Source records:
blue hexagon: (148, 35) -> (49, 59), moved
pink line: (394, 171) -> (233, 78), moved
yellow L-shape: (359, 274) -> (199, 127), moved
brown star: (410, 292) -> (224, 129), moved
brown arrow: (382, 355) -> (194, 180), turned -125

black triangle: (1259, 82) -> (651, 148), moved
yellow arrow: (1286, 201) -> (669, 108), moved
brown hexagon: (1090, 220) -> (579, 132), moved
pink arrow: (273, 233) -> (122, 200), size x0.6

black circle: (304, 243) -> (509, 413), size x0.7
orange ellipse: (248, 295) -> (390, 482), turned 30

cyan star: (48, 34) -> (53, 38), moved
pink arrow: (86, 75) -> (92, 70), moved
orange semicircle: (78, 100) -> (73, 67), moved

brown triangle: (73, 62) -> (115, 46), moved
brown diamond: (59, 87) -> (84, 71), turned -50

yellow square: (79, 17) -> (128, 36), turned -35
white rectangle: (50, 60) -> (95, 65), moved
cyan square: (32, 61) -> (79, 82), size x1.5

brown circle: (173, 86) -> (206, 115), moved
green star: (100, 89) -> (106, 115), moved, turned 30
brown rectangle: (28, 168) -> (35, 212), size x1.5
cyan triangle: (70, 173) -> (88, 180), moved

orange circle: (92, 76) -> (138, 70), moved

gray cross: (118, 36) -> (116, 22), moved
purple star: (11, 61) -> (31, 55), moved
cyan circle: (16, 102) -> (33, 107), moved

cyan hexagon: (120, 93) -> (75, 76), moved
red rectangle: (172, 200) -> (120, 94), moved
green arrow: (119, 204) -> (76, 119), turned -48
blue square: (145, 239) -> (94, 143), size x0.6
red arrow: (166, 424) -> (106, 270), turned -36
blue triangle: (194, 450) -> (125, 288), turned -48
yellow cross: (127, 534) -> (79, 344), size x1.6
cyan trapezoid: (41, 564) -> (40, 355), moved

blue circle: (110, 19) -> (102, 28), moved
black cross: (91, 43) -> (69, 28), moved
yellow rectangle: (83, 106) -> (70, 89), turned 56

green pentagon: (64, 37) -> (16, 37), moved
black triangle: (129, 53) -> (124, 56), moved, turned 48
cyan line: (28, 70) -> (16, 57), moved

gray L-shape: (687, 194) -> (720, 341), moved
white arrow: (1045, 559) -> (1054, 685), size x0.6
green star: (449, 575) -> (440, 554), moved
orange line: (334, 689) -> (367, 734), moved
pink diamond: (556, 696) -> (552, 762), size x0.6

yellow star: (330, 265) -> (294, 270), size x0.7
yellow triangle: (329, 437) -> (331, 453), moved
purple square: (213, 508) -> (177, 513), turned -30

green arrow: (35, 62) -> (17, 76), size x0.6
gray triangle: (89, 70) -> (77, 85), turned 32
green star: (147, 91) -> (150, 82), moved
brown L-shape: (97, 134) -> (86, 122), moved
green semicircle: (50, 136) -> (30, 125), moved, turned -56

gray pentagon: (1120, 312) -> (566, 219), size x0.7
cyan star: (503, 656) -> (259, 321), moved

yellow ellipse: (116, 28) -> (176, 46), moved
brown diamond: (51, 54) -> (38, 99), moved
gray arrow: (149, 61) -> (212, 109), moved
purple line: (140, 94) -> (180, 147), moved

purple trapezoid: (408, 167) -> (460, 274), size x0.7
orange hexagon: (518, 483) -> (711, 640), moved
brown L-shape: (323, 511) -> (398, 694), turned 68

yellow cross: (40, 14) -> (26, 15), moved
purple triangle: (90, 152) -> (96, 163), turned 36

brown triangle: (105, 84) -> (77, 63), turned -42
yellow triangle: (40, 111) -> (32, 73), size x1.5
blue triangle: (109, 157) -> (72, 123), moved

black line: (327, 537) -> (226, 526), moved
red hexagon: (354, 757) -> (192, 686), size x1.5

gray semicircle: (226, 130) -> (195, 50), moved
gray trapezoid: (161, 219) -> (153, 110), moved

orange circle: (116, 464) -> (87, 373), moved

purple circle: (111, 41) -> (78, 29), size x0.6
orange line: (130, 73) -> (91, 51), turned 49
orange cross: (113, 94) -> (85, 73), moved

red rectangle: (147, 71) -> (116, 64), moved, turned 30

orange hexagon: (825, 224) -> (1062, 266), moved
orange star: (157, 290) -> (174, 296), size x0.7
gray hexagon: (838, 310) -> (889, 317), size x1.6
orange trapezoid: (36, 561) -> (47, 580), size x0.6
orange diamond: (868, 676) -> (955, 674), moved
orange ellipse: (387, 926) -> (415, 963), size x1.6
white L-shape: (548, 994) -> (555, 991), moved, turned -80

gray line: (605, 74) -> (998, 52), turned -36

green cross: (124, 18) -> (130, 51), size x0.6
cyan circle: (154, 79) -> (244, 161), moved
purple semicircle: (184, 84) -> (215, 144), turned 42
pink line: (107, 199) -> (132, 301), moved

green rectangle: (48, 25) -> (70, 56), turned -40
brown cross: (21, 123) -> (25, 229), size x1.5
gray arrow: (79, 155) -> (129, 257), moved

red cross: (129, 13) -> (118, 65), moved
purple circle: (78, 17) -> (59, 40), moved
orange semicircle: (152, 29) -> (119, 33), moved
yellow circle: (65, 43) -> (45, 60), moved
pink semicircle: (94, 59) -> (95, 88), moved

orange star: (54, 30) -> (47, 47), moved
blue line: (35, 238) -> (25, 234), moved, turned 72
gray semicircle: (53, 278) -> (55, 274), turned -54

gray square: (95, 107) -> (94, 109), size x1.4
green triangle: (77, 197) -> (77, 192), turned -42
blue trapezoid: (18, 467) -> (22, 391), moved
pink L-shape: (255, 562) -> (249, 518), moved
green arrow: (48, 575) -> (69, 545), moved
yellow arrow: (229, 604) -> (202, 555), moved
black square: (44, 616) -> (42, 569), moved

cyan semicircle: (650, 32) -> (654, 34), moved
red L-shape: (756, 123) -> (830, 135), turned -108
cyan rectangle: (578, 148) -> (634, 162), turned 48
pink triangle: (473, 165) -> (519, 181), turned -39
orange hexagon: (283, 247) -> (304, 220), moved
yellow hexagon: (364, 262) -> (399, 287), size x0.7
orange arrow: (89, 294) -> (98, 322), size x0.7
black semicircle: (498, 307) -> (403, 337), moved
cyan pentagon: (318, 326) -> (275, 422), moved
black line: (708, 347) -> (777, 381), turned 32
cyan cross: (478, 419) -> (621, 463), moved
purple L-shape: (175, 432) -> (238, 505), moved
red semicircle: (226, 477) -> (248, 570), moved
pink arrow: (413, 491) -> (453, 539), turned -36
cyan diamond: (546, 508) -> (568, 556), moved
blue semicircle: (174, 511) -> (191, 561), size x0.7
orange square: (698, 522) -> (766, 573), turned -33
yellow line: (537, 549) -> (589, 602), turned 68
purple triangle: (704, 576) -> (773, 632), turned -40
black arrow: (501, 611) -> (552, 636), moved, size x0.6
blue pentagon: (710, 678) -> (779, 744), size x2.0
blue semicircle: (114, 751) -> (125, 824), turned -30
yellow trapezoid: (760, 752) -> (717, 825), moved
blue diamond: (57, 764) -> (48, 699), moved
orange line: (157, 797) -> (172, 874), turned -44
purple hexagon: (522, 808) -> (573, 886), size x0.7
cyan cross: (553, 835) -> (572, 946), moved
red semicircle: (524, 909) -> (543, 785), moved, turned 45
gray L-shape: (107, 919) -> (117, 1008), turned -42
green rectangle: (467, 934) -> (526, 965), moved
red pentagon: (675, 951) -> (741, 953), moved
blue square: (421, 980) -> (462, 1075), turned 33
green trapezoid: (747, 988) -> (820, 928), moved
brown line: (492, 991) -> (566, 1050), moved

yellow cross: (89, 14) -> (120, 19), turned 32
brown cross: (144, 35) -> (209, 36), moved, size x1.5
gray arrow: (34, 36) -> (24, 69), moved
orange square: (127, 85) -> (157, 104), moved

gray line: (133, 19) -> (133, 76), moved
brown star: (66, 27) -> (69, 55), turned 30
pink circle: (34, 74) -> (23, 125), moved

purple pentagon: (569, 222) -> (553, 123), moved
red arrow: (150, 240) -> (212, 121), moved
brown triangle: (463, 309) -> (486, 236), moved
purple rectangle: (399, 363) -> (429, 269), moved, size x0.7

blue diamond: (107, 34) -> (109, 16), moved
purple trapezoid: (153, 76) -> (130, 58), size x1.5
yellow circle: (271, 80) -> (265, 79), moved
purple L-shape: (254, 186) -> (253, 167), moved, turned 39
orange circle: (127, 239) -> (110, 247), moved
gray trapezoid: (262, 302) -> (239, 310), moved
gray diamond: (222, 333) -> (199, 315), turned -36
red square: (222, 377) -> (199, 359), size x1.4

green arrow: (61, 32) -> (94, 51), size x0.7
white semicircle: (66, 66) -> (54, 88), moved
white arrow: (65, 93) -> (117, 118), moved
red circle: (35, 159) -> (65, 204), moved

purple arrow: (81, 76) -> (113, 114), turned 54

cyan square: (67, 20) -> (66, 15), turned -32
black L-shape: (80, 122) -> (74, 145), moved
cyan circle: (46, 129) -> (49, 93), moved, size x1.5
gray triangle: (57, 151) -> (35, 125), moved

Work item:
For the word "white", tally the lines of the entries in which it appears and give the total alone.

Response area:
5